Extracted information: Begin
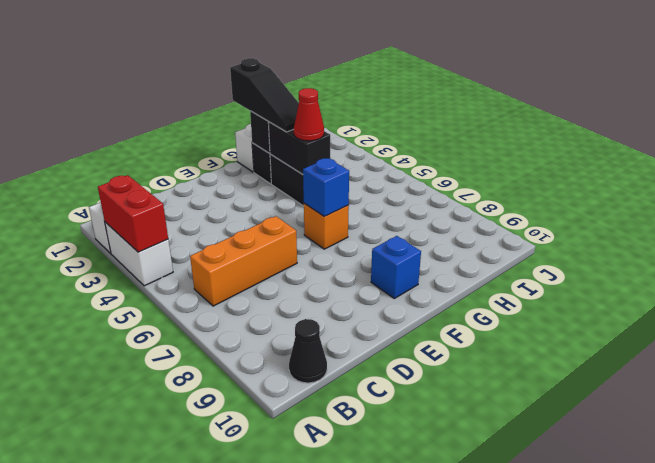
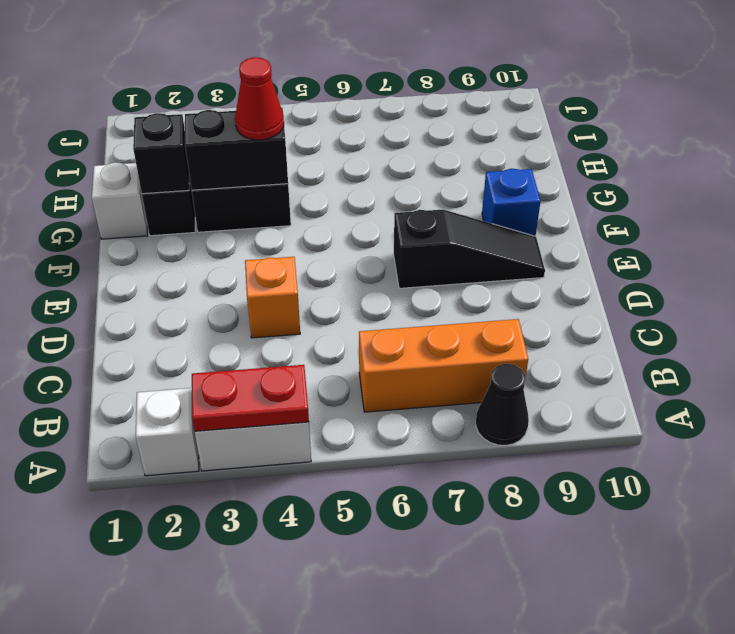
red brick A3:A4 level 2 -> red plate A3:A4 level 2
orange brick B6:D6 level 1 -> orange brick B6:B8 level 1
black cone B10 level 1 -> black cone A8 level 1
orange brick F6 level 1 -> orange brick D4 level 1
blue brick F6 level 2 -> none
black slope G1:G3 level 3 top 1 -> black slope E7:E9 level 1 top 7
Extracted information: End
- [What to work on] Keep only the lines from the one containing "blue brick F6 level 2 -> none" through the final line of the records, and transcribe them exactly.

- [Exercise output]
blue brick F6 level 2 -> none
black slope G1:G3 level 3 top 1 -> black slope E7:E9 level 1 top 7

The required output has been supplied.